# OBJECTIVE
Copy the items below word for word, starting at the line that contains "Output the (X, Y)" and ending at the line that contains "streamlined (1529, 1543)", with both of those lines included. Leave the pictures out of your copy.

# RAW DATA
[start]

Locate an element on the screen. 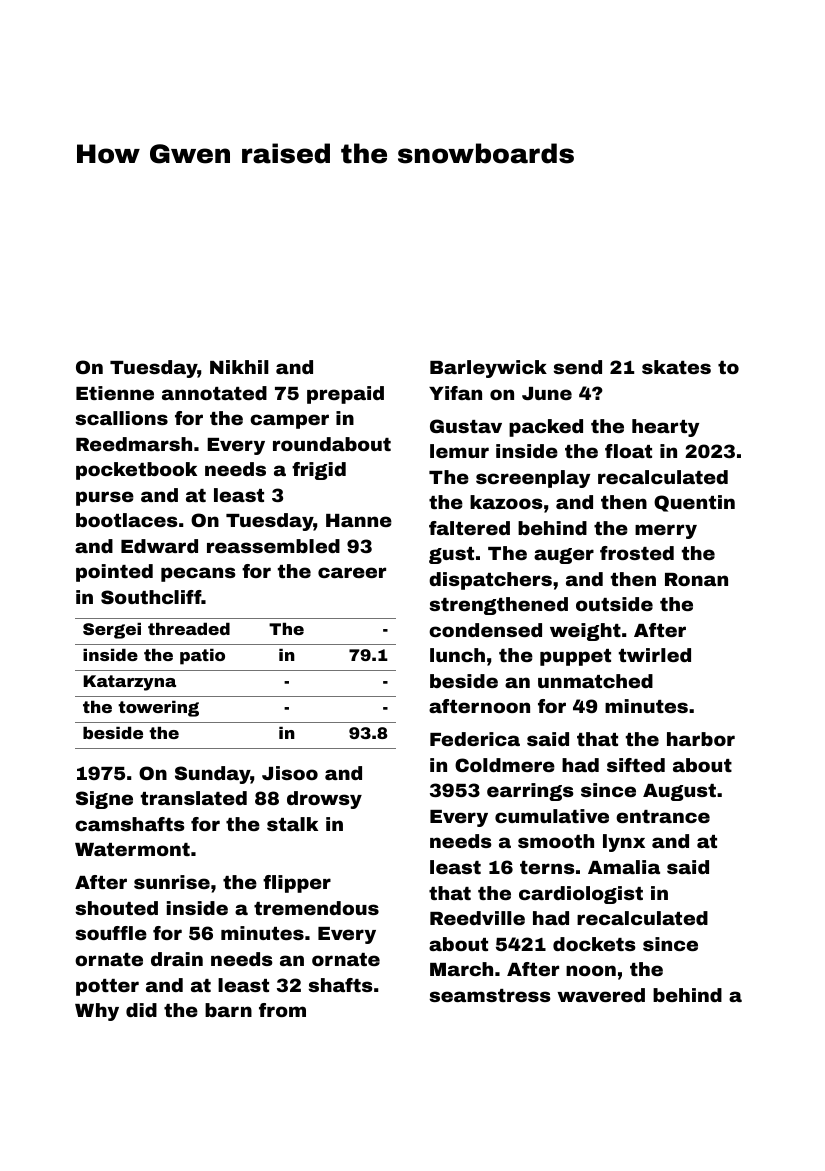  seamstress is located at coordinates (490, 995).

[end]
[start]

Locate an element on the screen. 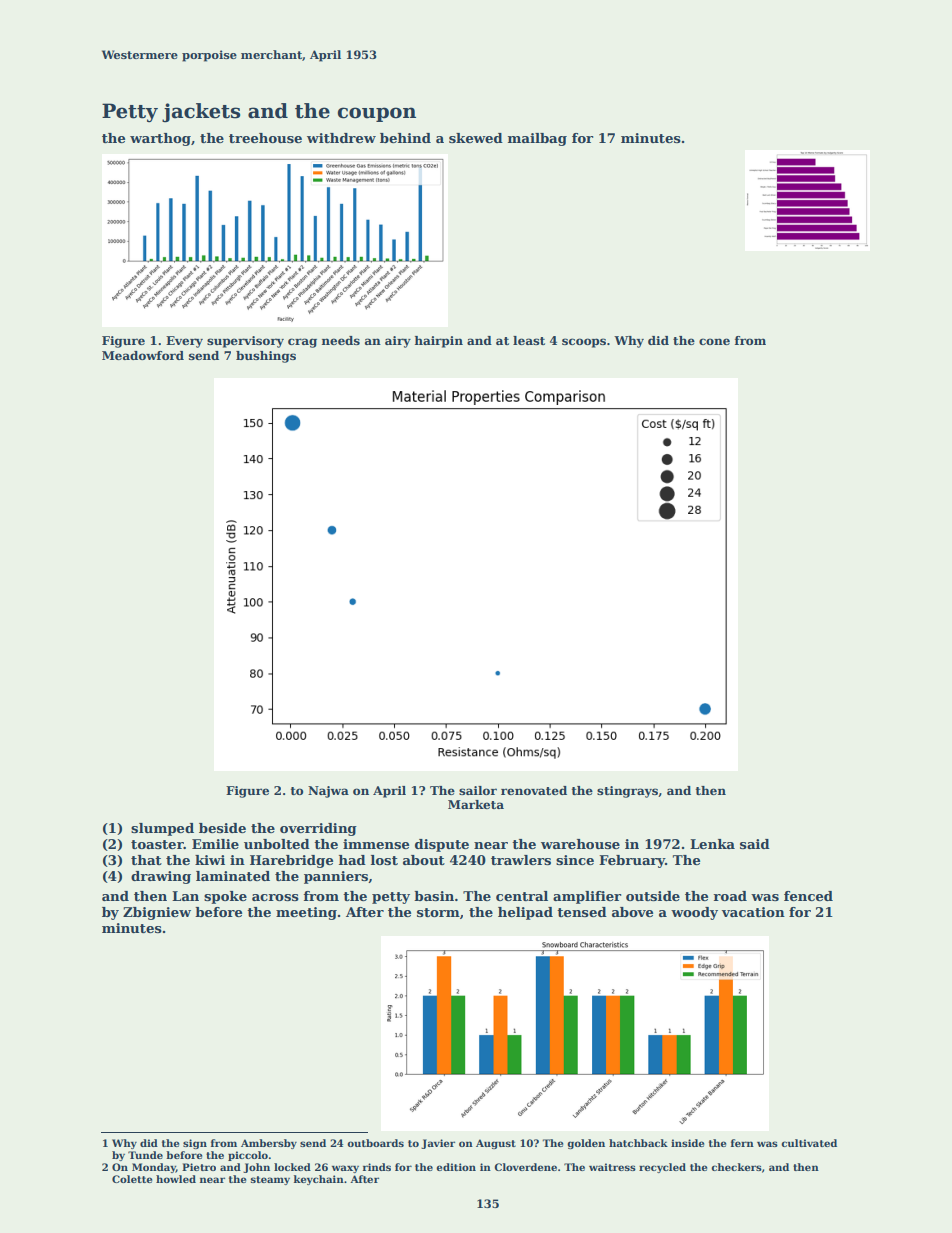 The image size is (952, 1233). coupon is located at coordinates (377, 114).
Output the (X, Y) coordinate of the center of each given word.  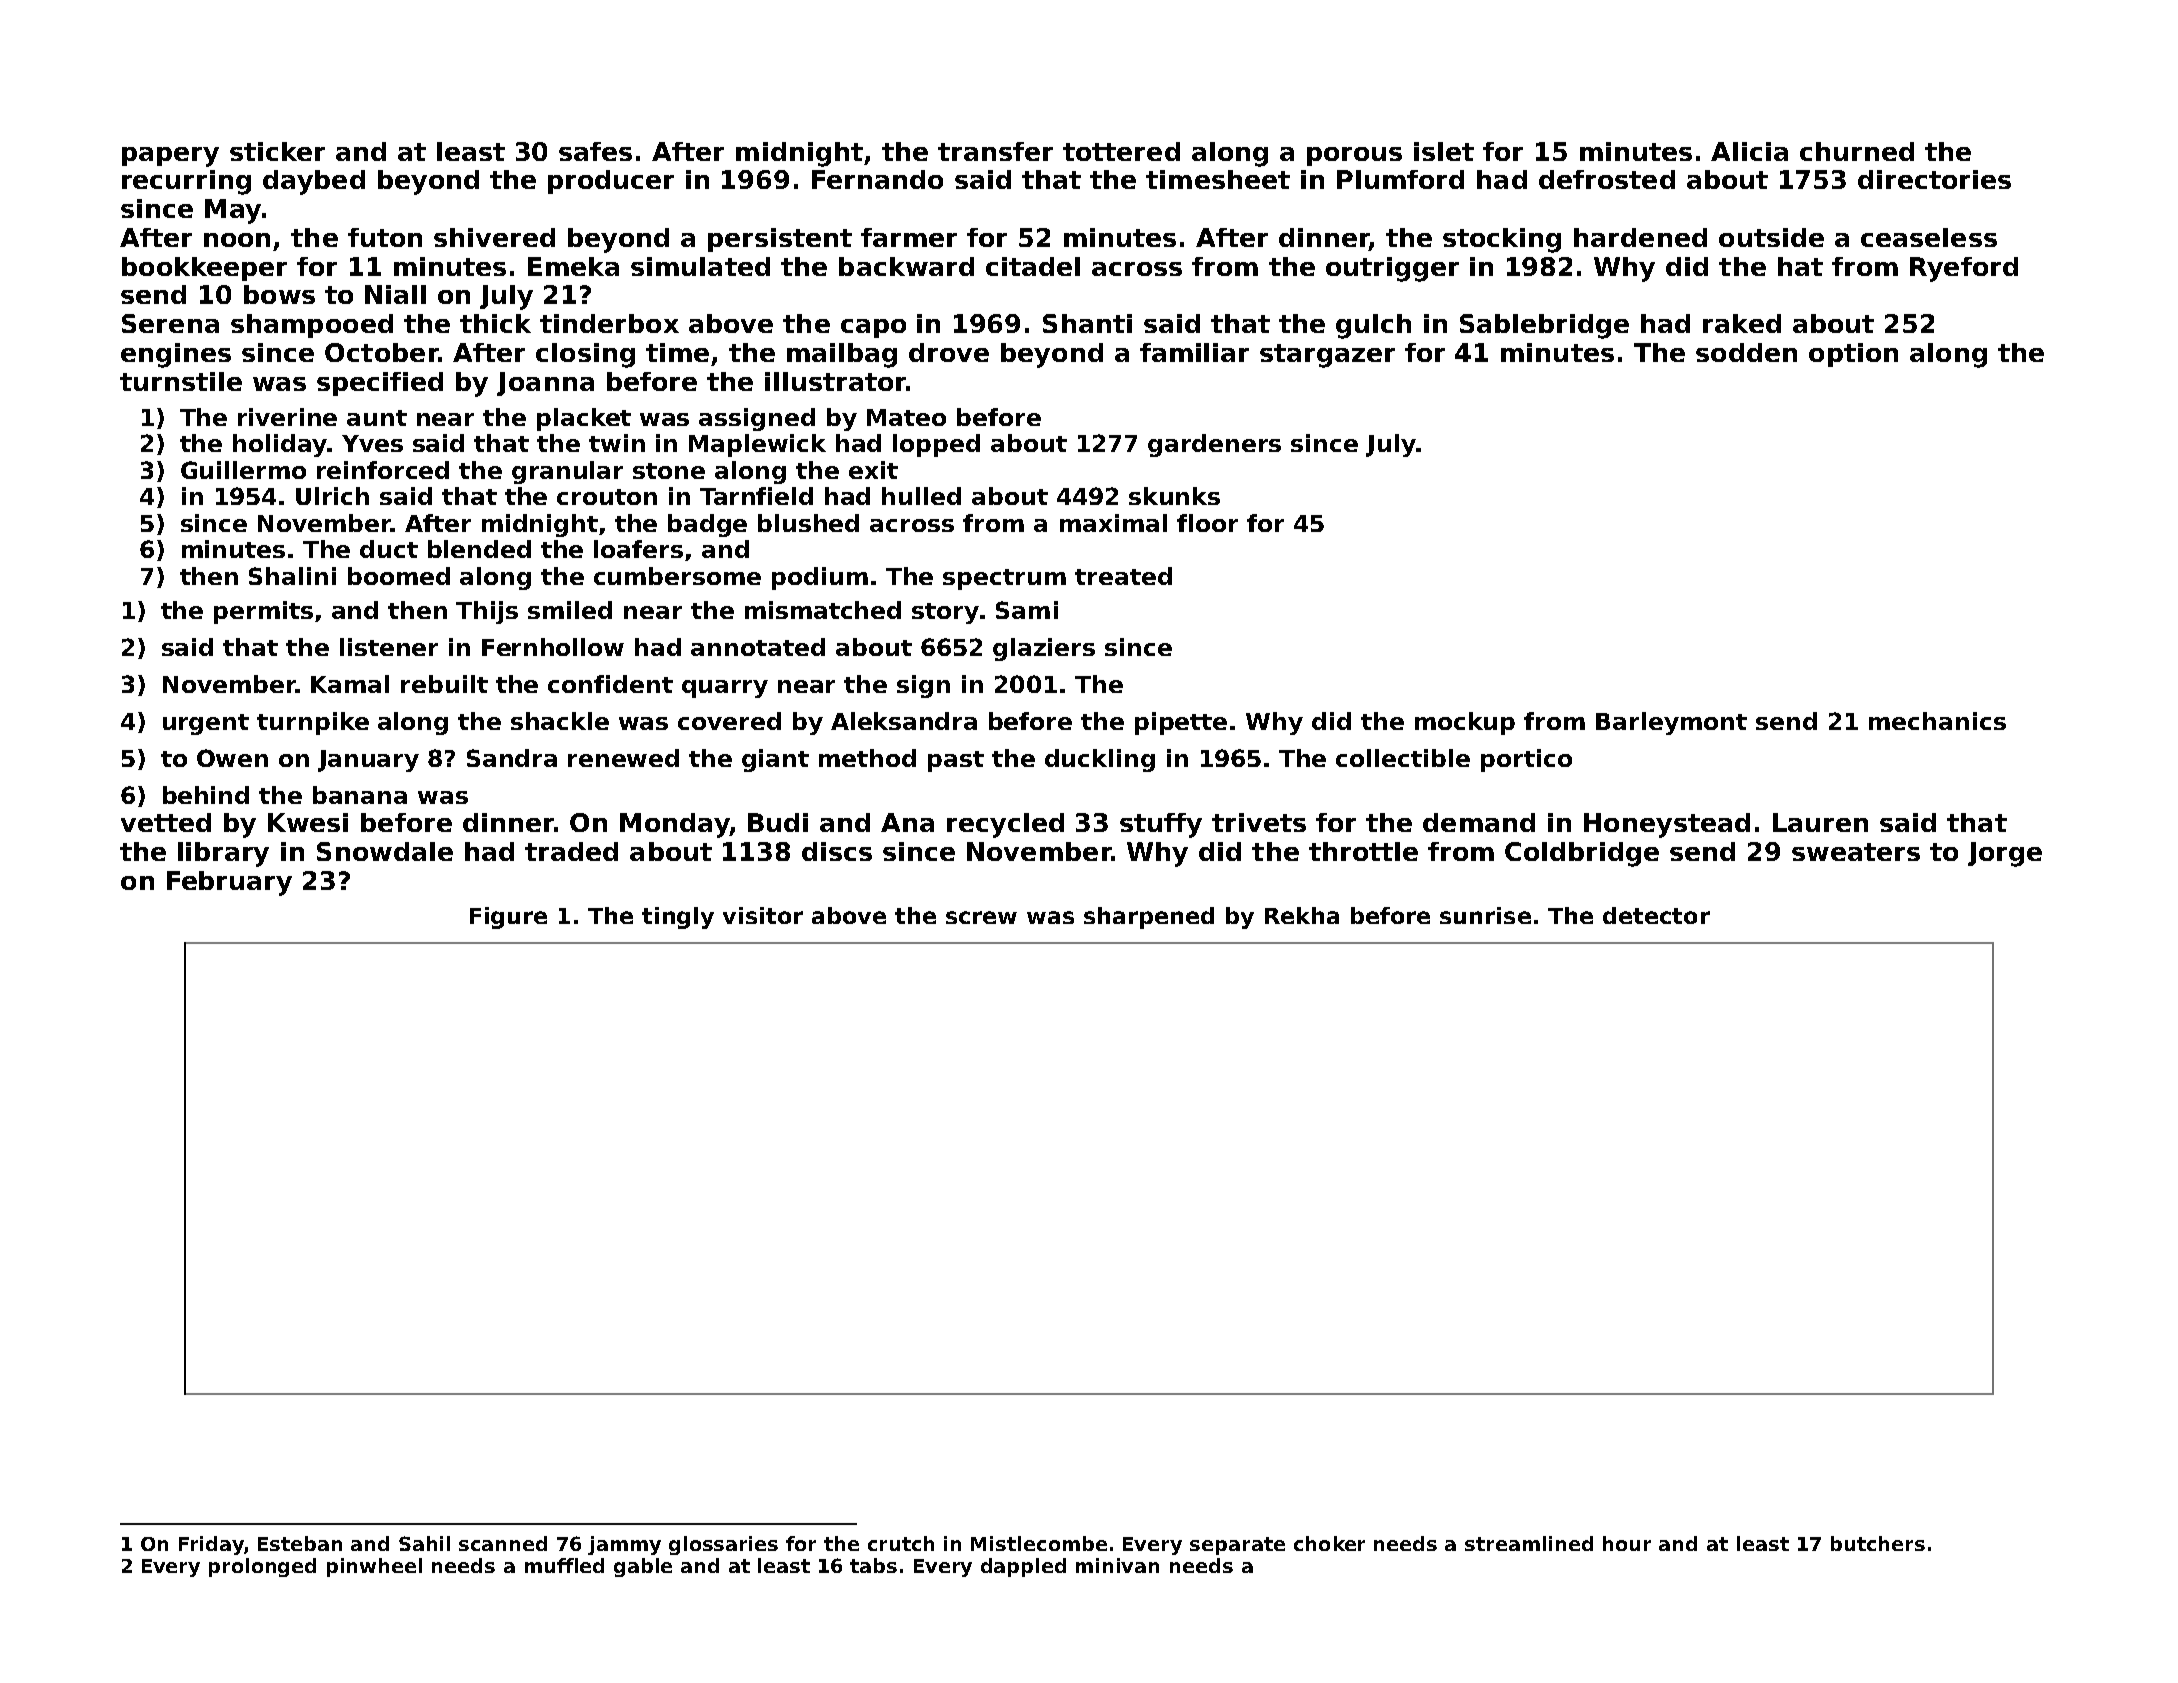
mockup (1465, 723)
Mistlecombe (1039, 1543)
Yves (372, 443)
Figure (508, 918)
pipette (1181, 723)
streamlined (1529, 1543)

[end]
[start]

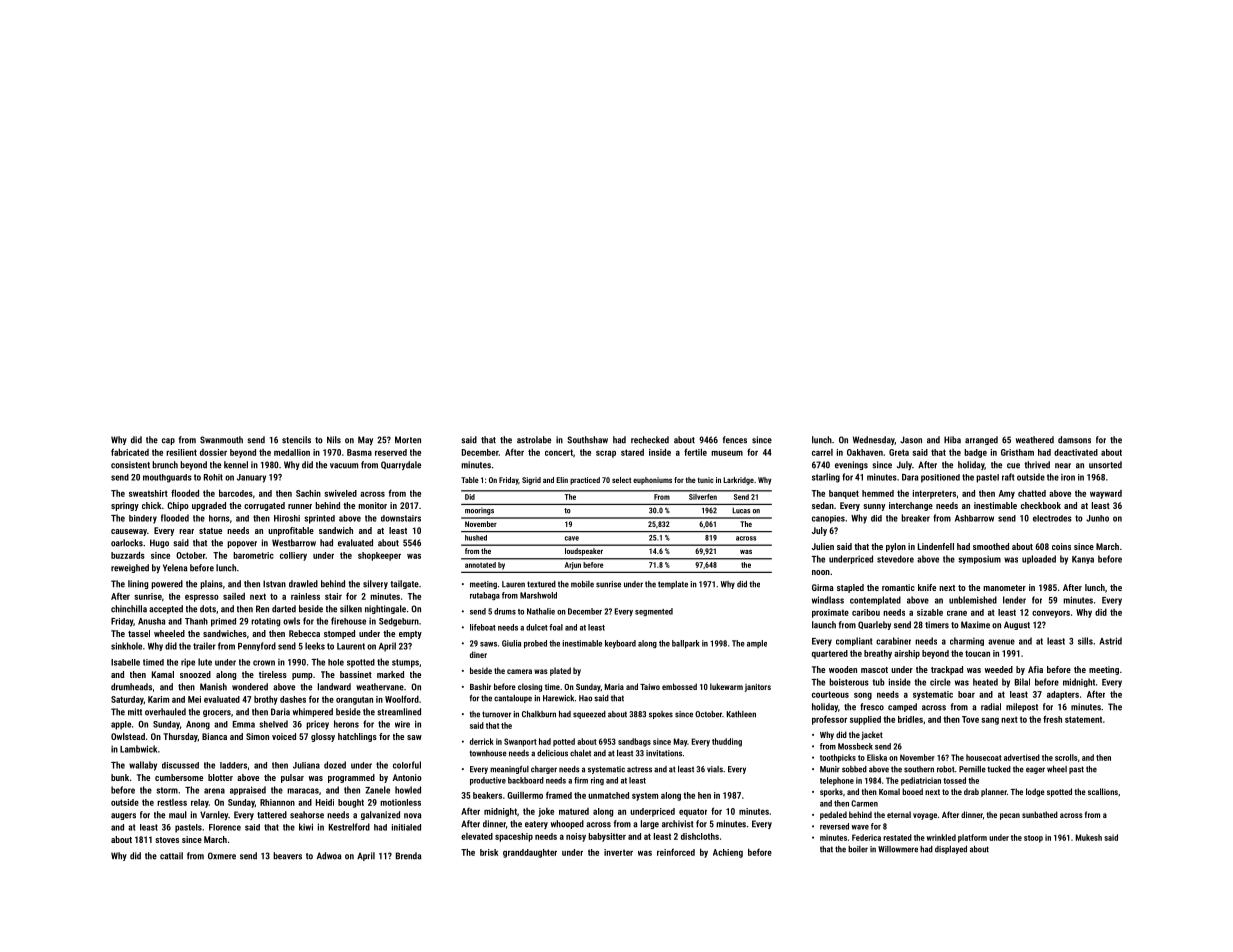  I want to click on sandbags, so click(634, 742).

[end]

# SOLUTION TO THIS EXERCISE
Output the (X, Y) coordinate of the center of each given word.  
mockup (1465, 723)
Mistlecombe (1039, 1543)
Yves (372, 443)
Figure (508, 918)
pipette (1181, 723)
streamlined (1529, 1543)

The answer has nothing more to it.